◆ **Aim of the exercise**: Please return every line of the records that contains the word "green".

** Source material follows **

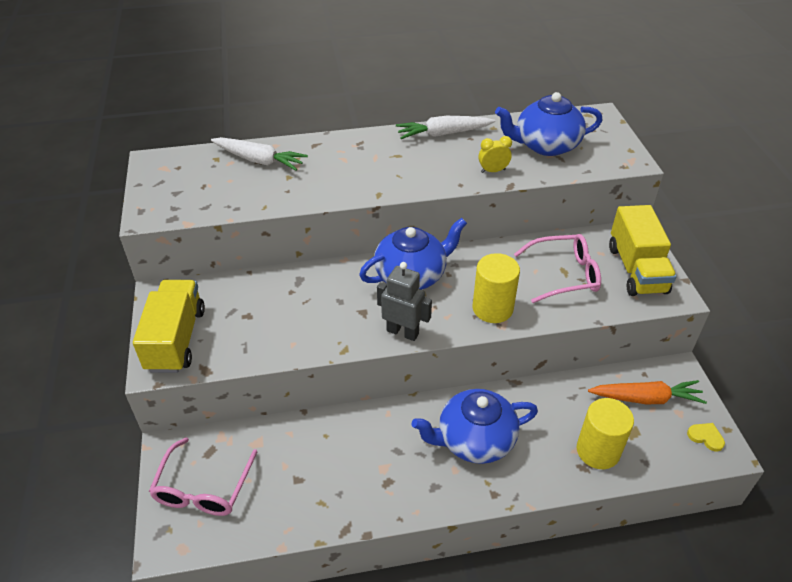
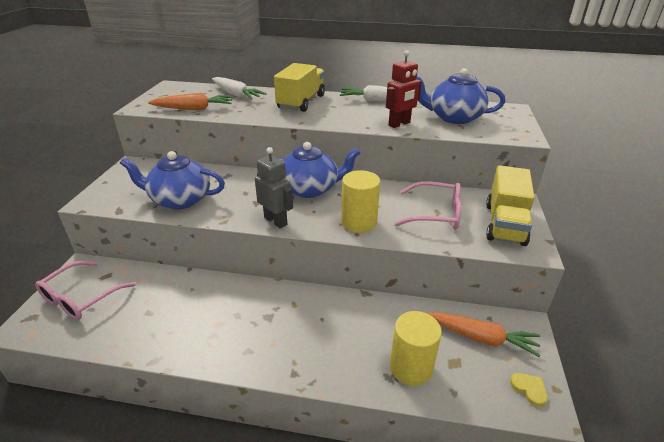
camera: 20 degrees right, 10 degrees down
(176, 339) = (117, 189): yellow truck -> yellow truck (301, 102)
(225, 201) = (194, 109): none -> orange carrot
(474, 440) = (304, 325): blue teapot -> blue teapot (180, 200)
(493, 171) = (399, 124): yellow clock -> red robot

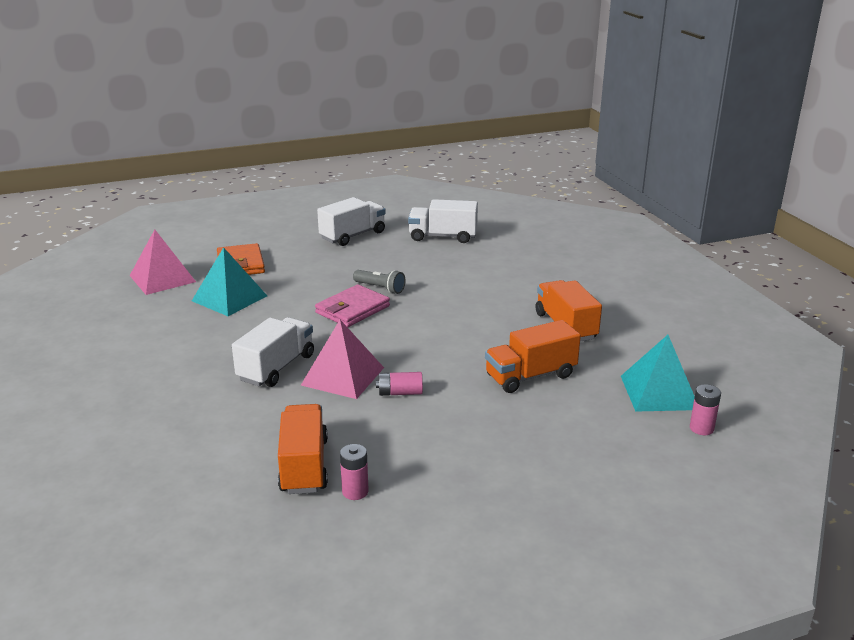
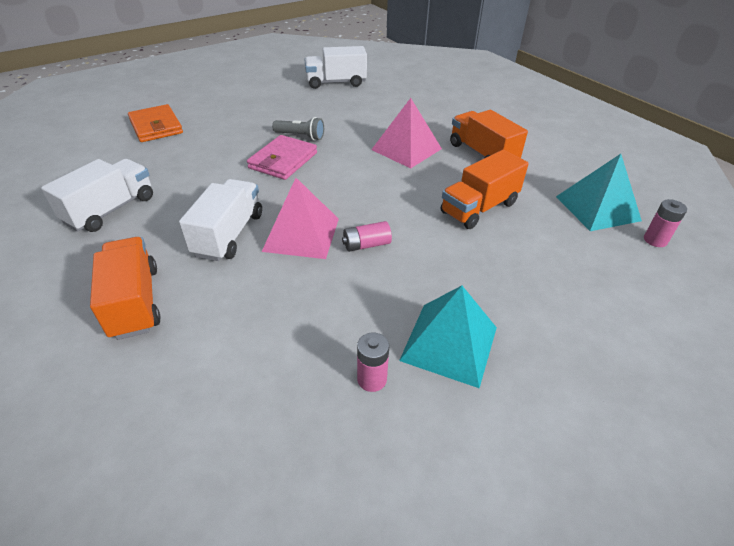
camera: 15 degrees left, 15 degrees up
(162, 278) = (77, 150): pink pyramid -> pink pyramid (406, 149)
(229, 298) = (155, 163): turquoise pyramid -> turquoise pyramid (449, 343)
(304, 466) = (302, 354): orange truck -> orange truck (135, 302)
(353, 236) = (255, 89): white truck -> white truck (111, 210)

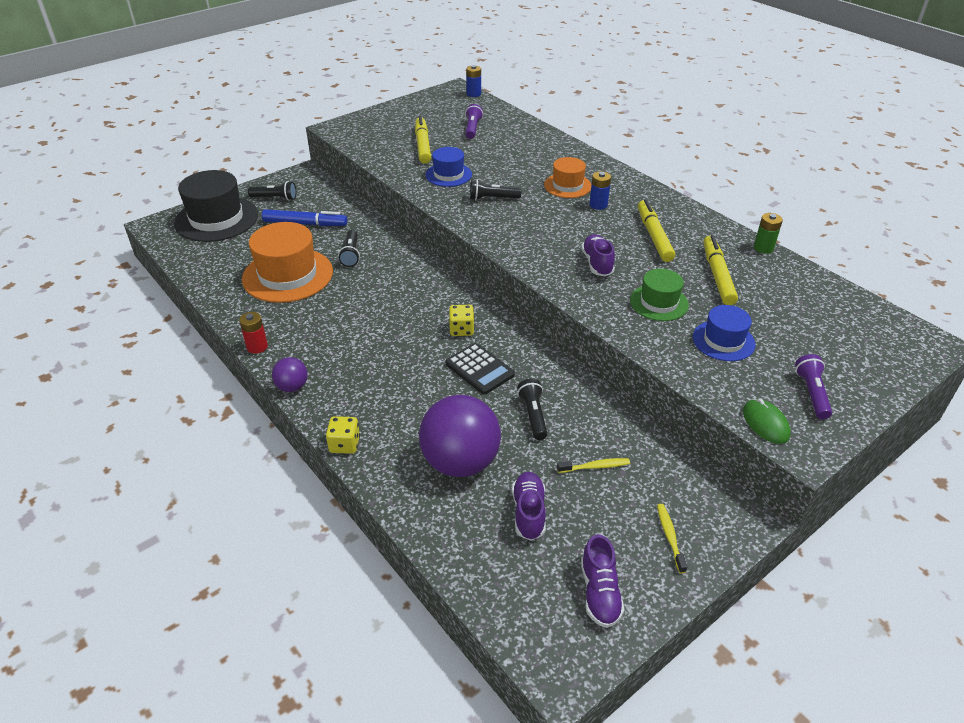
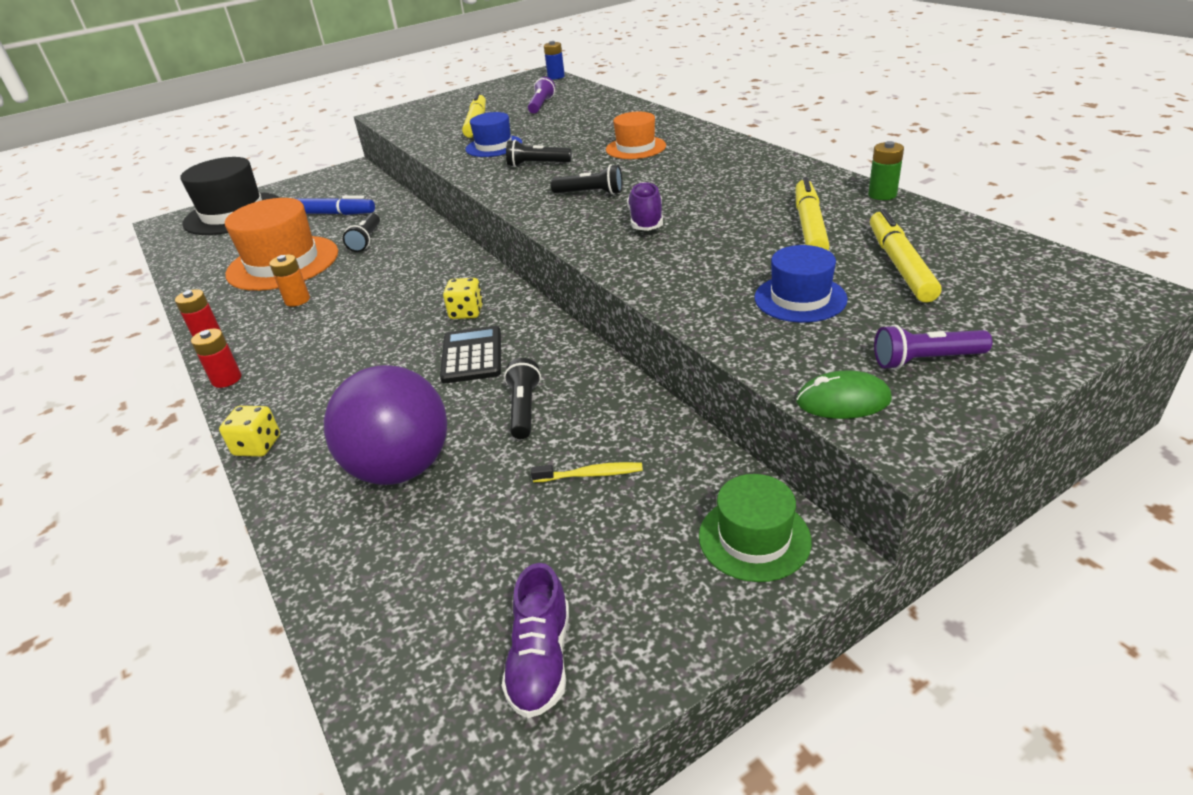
camera: 10 degrees right, 5 degrees down
(275, 198) = (307, 192): black flashlight -> black flashlight (590, 193)
(292, 387) = (227, 379): purple ball -> red battery
(317, 313) = (297, 300): none -> orange battery
(479, 369) = (472, 356): black calculator -> black calculator turned 150 degrees counterclockwise
(528, 512) = (472, 536): purple shoe -> none
(598, 205) = (668, 163): blue battery -> none
(654, 236) = (732, 190): yellow marker -> yellow marker (899, 265)
(659, 303) = (717, 258): green hat -> green hat (754, 538)
(670, 536) = (678, 575): yellow toothbrush -> none
(765, 423) = (843, 400): green mouse -> green mouse turned 75 degrees counterclockwise
(811, 393) = (926, 360): purple flashlight -> purple flashlight turned 105 degrees counterclockwise

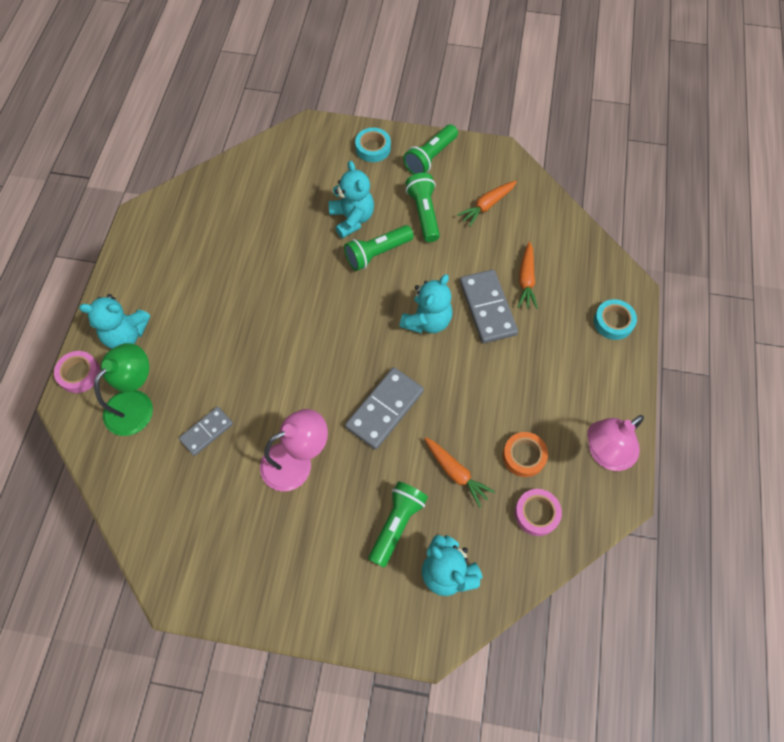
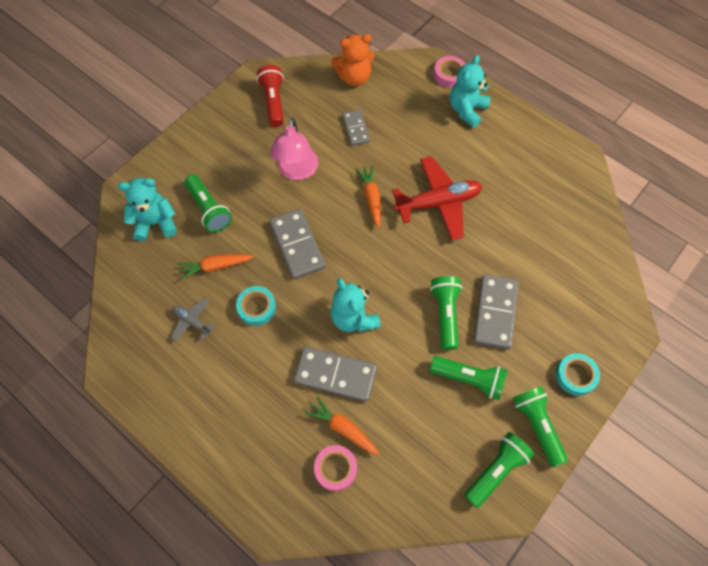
camera: 120 degrees right, 0 degrees up
(129, 474) = (354, 77): none -> orange teddy bear
(136, 404) = (404, 98): green lamp -> none
(211, 547) = (273, 102): none -> red flashlight
(262, 309) = (438, 203): none -> red plane
(352, 219) = (495, 313): turquoise teddy bear -> grey domino
(482, 169) = (496, 470): none -> green flashlight
(487, 206) = (447, 445): orange carrot -> orange carrot (371, 198)
(524, 456) = (192, 321): orange tape -> grey plane
(536, 513) = (147, 303): pink tape -> pink tape (335, 468)
(604, 453) = (150, 384): pink lamp -> none
(613, 322) = (251, 480): turquoise tape -> turquoise tape (257, 307)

** End of Source material **

◆ **Response box**:
(659, 303) = (717, 258): green hat -> green hat (754, 538)
(765, 423) = (843, 400): green mouse -> green mouse turned 75 degrees counterclockwise
(136, 404) = (404, 98): green lamp -> none
(482, 169) = (496, 470): none -> green flashlight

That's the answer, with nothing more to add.